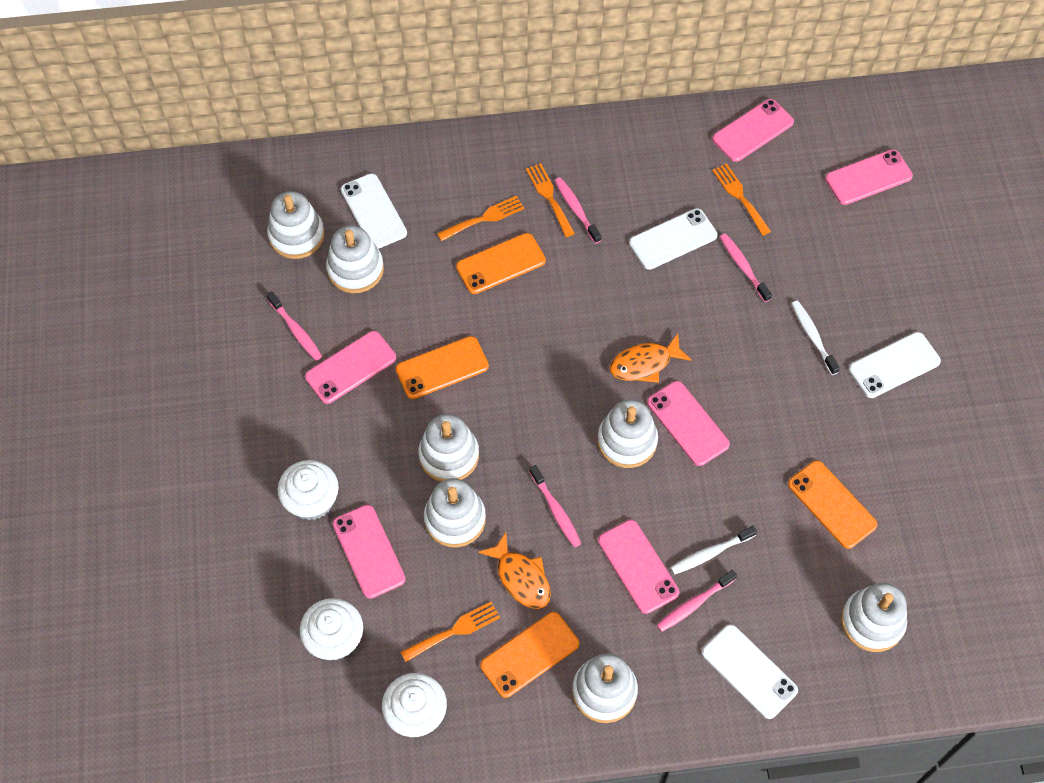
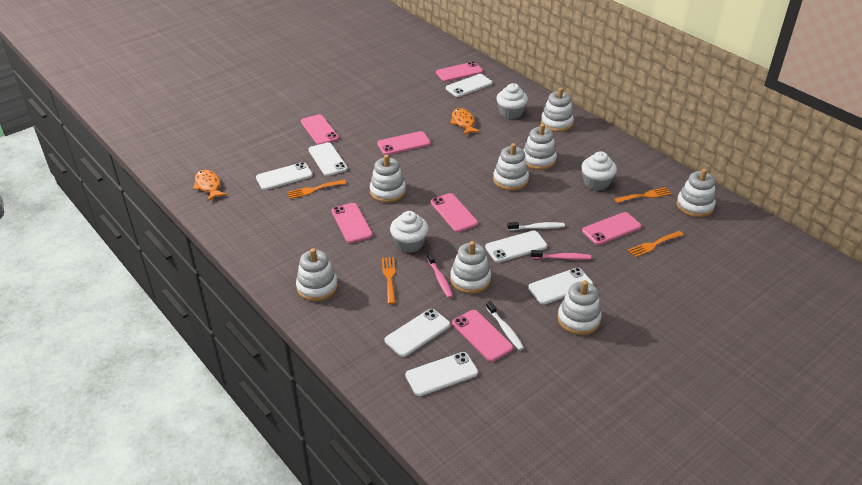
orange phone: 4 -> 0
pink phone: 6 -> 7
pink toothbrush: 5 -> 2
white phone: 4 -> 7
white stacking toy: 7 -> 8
——
Retype all the data exactly; skip the pictures.

orange phone: 4 -> 0
pink phone: 6 -> 7
pink toothbrush: 5 -> 2
white phone: 4 -> 7
white stacking toy: 7 -> 8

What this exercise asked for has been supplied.